#### TRY IT:
Copy all lines holding the word "orange" from the entries.

#### SUPPLIED DATA:

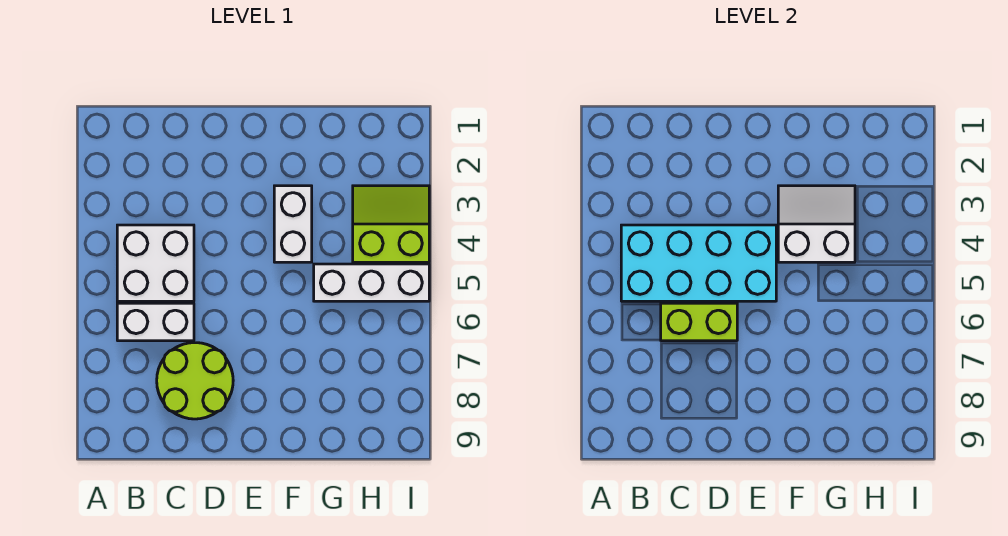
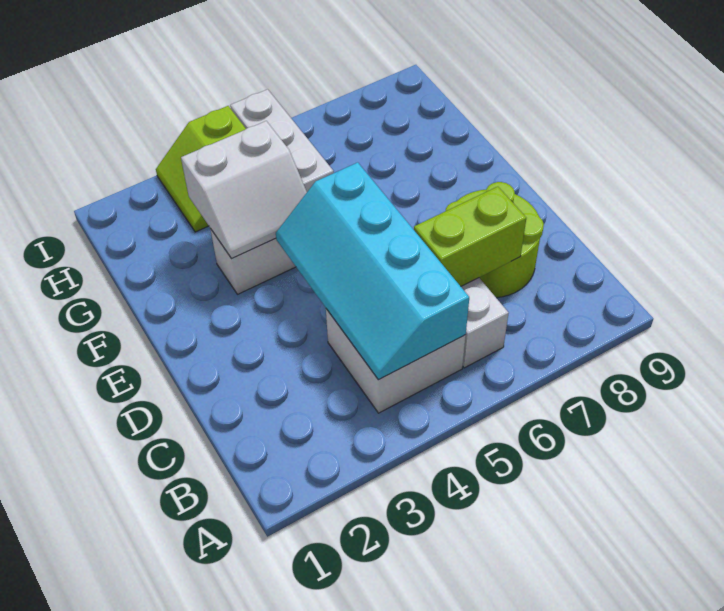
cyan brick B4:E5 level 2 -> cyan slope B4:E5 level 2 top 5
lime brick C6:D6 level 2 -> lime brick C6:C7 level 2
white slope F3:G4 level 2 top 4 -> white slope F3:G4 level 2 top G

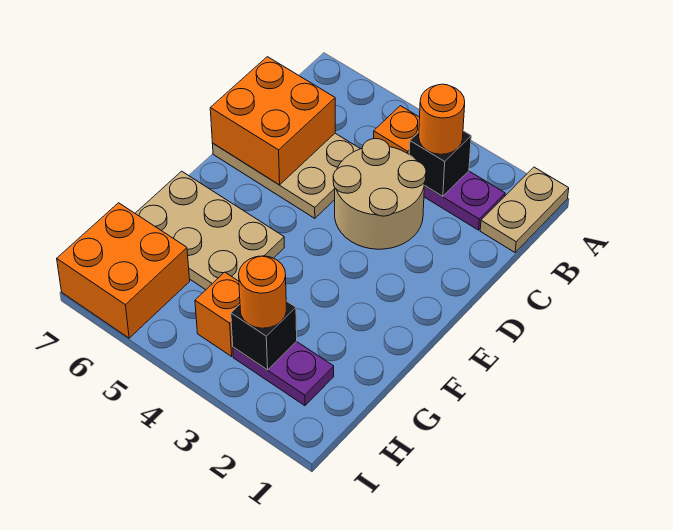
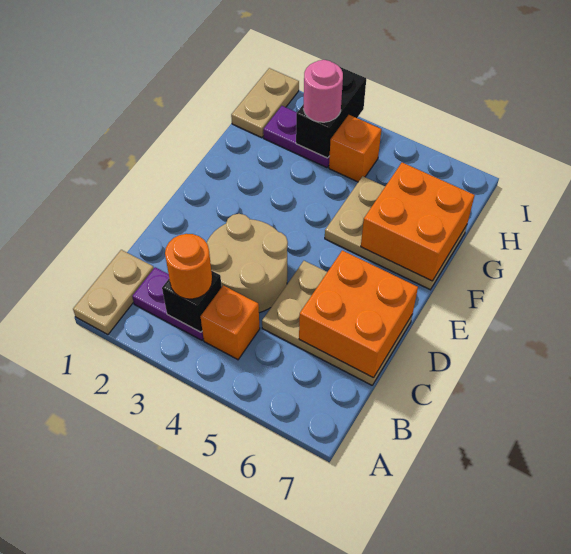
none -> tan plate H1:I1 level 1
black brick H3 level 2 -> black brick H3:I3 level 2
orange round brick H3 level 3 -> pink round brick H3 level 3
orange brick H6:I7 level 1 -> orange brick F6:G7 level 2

#### ANSWER BOX:
orange round brick H3 level 3 -> pink round brick H3 level 3
orange brick H6:I7 level 1 -> orange brick F6:G7 level 2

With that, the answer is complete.